_What is required_
Among the lines below, a stretch begins at the one with "R201: 100 (AC1, AC2) -> none" and ends at the one with "R2: 24k (DGND, G30) -> 24k (+9V, G30)". Repeat that stretch exactly, ends included.

_The data_
※ ※ ※

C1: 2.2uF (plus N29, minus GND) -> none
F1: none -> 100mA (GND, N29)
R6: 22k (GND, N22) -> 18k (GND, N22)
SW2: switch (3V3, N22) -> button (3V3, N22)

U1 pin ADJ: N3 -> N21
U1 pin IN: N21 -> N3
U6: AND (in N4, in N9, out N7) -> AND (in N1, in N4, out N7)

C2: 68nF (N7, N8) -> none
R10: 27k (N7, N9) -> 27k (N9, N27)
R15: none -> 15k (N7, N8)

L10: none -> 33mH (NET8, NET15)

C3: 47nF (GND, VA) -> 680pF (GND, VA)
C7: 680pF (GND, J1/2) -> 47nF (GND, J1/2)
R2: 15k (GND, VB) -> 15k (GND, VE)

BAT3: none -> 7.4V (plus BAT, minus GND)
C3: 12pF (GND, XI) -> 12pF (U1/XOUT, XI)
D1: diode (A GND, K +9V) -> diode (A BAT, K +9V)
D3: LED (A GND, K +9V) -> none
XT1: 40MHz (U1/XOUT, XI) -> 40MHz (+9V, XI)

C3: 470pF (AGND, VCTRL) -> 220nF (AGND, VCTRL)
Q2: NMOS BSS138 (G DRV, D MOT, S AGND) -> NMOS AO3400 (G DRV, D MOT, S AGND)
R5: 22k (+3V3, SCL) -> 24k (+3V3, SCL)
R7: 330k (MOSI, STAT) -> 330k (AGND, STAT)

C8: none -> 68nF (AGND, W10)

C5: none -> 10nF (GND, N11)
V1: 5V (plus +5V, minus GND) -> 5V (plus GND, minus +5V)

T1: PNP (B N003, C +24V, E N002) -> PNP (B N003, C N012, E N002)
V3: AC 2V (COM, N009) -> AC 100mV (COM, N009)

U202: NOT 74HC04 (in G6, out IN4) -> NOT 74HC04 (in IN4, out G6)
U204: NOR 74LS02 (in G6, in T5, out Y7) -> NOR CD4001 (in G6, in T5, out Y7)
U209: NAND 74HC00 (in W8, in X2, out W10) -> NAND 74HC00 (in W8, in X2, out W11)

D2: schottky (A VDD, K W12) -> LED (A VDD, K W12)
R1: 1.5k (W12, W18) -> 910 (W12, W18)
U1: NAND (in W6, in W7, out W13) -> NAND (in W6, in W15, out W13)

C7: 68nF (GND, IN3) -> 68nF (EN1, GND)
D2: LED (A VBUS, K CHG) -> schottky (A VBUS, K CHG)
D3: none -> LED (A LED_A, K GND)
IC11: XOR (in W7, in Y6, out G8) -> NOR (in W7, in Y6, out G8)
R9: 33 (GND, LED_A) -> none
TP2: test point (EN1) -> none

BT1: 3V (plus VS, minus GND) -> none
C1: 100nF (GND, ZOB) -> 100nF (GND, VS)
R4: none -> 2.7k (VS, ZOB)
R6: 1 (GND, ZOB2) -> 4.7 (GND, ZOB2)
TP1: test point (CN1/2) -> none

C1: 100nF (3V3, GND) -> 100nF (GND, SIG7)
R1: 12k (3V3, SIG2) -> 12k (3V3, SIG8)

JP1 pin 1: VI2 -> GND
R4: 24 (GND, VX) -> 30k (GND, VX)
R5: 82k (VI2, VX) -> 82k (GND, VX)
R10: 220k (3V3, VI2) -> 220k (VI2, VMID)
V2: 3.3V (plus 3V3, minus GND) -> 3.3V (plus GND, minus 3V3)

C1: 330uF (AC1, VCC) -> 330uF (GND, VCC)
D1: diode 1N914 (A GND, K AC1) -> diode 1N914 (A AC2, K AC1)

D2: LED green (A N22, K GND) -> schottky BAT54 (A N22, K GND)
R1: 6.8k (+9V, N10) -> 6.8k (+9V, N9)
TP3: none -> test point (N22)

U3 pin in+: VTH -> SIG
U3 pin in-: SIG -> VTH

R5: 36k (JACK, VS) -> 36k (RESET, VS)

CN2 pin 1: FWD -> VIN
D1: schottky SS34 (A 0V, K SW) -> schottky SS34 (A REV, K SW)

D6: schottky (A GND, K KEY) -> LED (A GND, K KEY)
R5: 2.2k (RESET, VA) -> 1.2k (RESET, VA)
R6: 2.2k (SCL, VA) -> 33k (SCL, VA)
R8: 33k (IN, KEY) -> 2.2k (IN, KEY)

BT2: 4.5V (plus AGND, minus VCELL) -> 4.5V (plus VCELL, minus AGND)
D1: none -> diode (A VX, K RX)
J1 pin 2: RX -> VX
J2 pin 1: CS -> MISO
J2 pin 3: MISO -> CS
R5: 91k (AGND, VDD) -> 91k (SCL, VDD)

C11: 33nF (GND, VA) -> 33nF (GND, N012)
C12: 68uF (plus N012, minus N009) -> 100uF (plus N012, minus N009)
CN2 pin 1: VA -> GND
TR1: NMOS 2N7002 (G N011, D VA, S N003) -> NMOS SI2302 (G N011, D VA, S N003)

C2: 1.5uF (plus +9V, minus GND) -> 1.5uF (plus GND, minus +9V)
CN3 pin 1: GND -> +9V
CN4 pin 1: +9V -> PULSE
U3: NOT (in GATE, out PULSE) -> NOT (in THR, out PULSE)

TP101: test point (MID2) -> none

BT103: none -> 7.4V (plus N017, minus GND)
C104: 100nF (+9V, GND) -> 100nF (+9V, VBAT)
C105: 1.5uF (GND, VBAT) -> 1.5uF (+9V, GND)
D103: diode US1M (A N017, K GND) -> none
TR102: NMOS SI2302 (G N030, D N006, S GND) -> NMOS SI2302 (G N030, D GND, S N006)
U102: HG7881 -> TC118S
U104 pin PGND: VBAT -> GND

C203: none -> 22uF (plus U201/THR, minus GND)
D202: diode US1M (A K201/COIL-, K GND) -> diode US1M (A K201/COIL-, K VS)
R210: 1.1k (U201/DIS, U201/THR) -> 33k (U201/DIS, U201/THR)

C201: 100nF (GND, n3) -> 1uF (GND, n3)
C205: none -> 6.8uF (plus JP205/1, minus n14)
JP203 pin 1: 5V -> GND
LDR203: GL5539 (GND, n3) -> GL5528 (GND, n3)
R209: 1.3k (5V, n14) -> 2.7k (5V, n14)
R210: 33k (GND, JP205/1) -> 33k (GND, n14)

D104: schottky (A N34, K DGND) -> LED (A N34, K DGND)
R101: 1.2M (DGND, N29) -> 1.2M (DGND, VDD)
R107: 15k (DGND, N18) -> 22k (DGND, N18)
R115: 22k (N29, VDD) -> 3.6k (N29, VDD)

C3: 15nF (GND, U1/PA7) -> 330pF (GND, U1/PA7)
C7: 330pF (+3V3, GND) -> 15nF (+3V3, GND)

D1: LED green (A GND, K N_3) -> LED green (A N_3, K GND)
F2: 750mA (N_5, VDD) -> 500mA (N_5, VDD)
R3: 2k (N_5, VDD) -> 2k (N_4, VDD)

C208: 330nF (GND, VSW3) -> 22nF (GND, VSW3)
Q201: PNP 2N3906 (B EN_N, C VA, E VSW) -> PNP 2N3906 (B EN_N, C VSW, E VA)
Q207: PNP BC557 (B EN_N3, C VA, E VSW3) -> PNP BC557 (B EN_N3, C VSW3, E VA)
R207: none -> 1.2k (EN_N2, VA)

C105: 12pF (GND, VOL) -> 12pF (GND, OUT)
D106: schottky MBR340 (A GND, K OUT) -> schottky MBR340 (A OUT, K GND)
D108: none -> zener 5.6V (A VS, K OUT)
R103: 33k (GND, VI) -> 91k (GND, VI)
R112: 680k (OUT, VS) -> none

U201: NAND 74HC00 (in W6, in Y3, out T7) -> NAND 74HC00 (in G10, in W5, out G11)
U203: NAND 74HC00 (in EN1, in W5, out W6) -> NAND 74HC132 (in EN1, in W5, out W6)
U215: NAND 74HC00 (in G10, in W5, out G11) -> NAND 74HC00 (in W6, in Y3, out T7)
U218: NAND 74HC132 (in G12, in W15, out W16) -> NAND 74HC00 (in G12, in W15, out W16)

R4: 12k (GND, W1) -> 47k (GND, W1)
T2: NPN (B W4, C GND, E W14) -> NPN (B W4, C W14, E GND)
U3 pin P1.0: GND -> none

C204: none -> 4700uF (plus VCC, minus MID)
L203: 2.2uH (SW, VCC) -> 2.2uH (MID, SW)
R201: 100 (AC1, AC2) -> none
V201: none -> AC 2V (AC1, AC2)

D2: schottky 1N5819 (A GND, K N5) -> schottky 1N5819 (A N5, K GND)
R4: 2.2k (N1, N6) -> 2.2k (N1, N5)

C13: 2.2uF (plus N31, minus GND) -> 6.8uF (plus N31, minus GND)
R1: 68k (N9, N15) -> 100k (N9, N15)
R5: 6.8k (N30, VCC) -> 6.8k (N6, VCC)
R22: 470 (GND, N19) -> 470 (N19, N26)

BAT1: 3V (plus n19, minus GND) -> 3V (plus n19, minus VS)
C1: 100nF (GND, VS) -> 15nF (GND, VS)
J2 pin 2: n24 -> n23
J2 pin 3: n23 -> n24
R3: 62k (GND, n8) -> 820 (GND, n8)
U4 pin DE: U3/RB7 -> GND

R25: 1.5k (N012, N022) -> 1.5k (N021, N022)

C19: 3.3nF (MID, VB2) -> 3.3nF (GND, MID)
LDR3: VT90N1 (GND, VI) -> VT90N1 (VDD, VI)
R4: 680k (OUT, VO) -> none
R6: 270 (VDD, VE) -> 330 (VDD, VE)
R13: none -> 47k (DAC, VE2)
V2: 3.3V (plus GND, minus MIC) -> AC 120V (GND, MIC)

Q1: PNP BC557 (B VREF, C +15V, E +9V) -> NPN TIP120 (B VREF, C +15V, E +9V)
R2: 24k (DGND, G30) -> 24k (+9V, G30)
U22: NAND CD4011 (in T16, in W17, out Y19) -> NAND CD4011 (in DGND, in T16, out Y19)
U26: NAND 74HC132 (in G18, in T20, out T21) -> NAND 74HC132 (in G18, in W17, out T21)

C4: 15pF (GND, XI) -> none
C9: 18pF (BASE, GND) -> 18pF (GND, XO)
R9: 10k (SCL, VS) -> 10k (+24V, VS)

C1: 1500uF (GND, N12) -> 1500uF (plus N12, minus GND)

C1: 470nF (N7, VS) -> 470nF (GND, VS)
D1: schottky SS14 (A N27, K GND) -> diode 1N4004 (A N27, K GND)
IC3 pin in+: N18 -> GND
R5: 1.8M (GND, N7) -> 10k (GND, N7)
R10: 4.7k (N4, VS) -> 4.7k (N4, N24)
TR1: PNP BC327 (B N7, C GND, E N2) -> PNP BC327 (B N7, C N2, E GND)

※ ※ ※

_Response to the task_
R201: 100 (AC1, AC2) -> none
V201: none -> AC 2V (AC1, AC2)

D2: schottky 1N5819 (A GND, K N5) -> schottky 1N5819 (A N5, K GND)
R4: 2.2k (N1, N6) -> 2.2k (N1, N5)

C13: 2.2uF (plus N31, minus GND) -> 6.8uF (plus N31, minus GND)
R1: 68k (N9, N15) -> 100k (N9, N15)
R5: 6.8k (N30, VCC) -> 6.8k (N6, VCC)
R22: 470 (GND, N19) -> 470 (N19, N26)

BAT1: 3V (plus n19, minus GND) -> 3V (plus n19, minus VS)
C1: 100nF (GND, VS) -> 15nF (GND, VS)
J2 pin 2: n24 -> n23
J2 pin 3: n23 -> n24
R3: 62k (GND, n8) -> 820 (GND, n8)
U4 pin DE: U3/RB7 -> GND

R25: 1.5k (N012, N022) -> 1.5k (N021, N022)

C19: 3.3nF (MID, VB2) -> 3.3nF (GND, MID)
LDR3: VT90N1 (GND, VI) -> VT90N1 (VDD, VI)
R4: 680k (OUT, VO) -> none
R6: 270 (VDD, VE) -> 330 (VDD, VE)
R13: none -> 47k (DAC, VE2)
V2: 3.3V (plus GND, minus MIC) -> AC 120V (GND, MIC)

Q1: PNP BC557 (B VREF, C +15V, E +9V) -> NPN TIP120 (B VREF, C +15V, E +9V)
R2: 24k (DGND, G30) -> 24k (+9V, G30)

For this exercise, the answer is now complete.